Image change detection data:
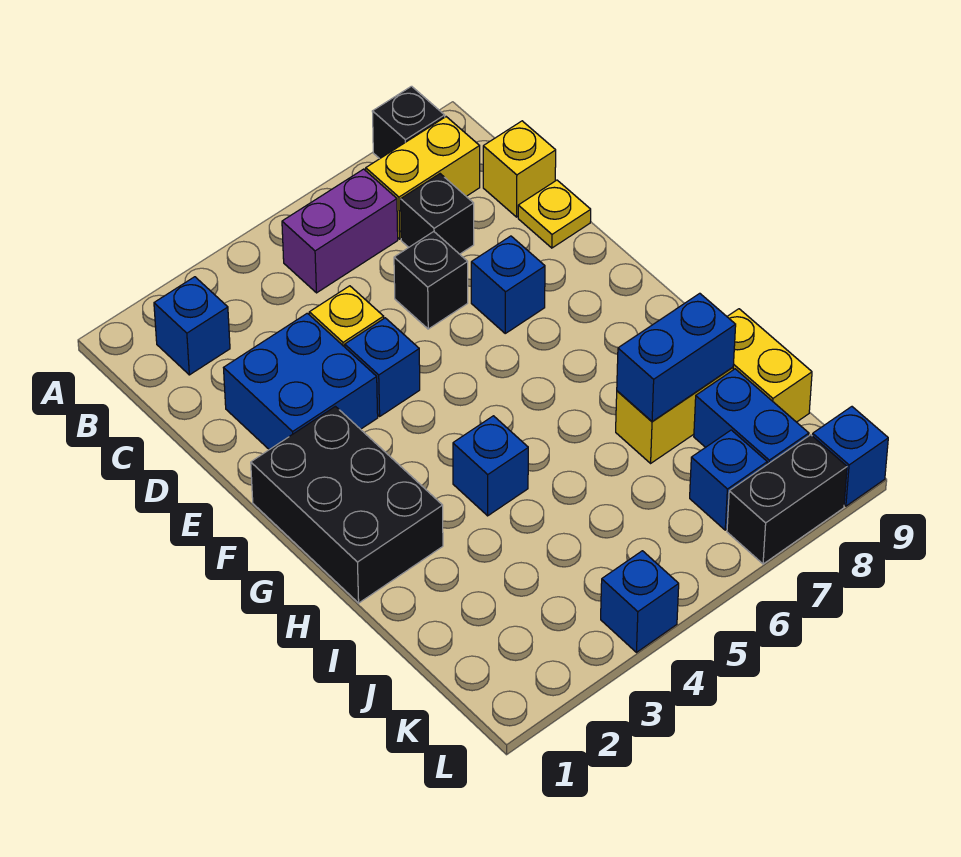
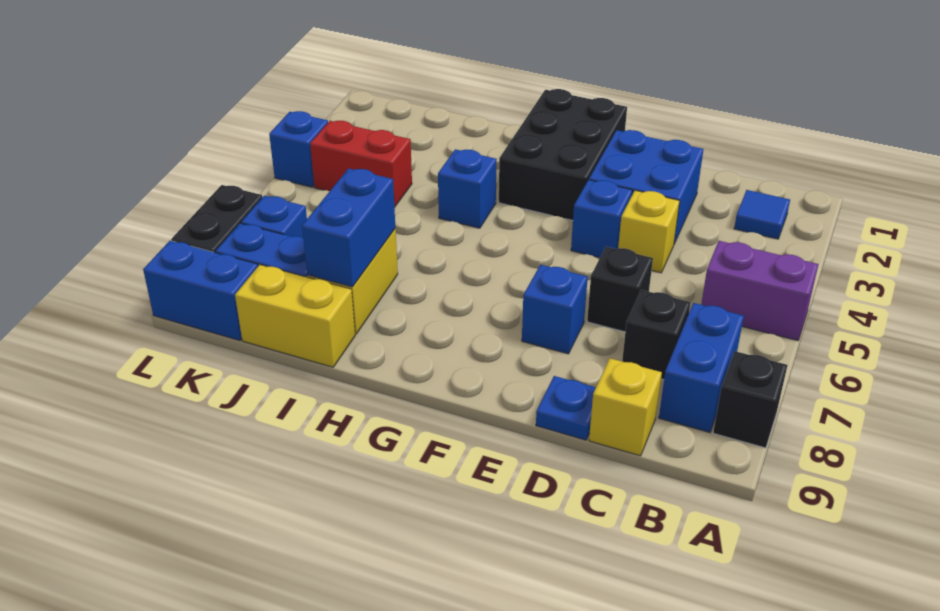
blue 1x1 brick [154,277,230,375] -> blue 1x1 tile [734,190,790,239]
purple 1x2 brick [282,169,398,293] -> purple 1x2 brick turned to [701,241,818,341]
yellow 1x2 brick [366,117,480,239] -> blue 1x2 brick [659,303,744,432]
yellow 1x1 plate [518,180,591,248] -> blue 1x1 plate [536,376,596,440]
black 2x3 brick [251,406,443,603] -> black 2x3 brick turned to [499,89,627,221]
none -> red 1x2 brick [310,121,412,207]
blue 1x1 brick [813,407,888,506] -> blue 1x2 brick [143,241,258,340]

Exercise prompt
Produce a verbatim copy of the lines from the one holding "none -> red 1x2 brick [310,121,412,207]" to the final line of the data, and nothing more.

Task output
none -> red 1x2 brick [310,121,412,207]
blue 1x1 brick [813,407,888,506] -> blue 1x2 brick [143,241,258,340]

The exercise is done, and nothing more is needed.